* [How to complete this task] Within the data below, count every line that includes "FILT" and report the total alone.
*** Information shown ***
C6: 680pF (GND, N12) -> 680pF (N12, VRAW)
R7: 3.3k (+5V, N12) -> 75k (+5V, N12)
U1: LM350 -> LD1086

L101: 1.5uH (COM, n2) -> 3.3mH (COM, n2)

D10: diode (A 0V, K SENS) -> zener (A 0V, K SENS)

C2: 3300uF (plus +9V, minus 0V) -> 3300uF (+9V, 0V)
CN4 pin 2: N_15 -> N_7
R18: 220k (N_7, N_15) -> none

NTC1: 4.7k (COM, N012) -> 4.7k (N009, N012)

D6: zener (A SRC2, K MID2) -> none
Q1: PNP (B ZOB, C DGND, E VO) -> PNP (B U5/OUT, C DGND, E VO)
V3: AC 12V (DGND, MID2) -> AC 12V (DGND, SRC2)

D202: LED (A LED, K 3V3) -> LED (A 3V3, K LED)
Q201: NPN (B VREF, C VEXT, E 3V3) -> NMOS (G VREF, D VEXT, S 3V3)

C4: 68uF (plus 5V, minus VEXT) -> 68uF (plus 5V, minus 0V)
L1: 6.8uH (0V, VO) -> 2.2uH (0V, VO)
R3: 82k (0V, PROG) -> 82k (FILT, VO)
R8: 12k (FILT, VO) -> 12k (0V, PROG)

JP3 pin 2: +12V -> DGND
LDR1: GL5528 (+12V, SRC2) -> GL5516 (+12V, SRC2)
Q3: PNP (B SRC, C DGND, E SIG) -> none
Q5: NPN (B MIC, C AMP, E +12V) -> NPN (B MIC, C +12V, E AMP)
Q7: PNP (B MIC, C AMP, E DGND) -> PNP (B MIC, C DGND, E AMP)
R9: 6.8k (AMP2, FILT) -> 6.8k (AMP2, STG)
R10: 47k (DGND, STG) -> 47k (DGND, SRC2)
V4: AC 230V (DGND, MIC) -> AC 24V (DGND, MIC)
*** End of Information shown ***
* [Output of the exercise] 3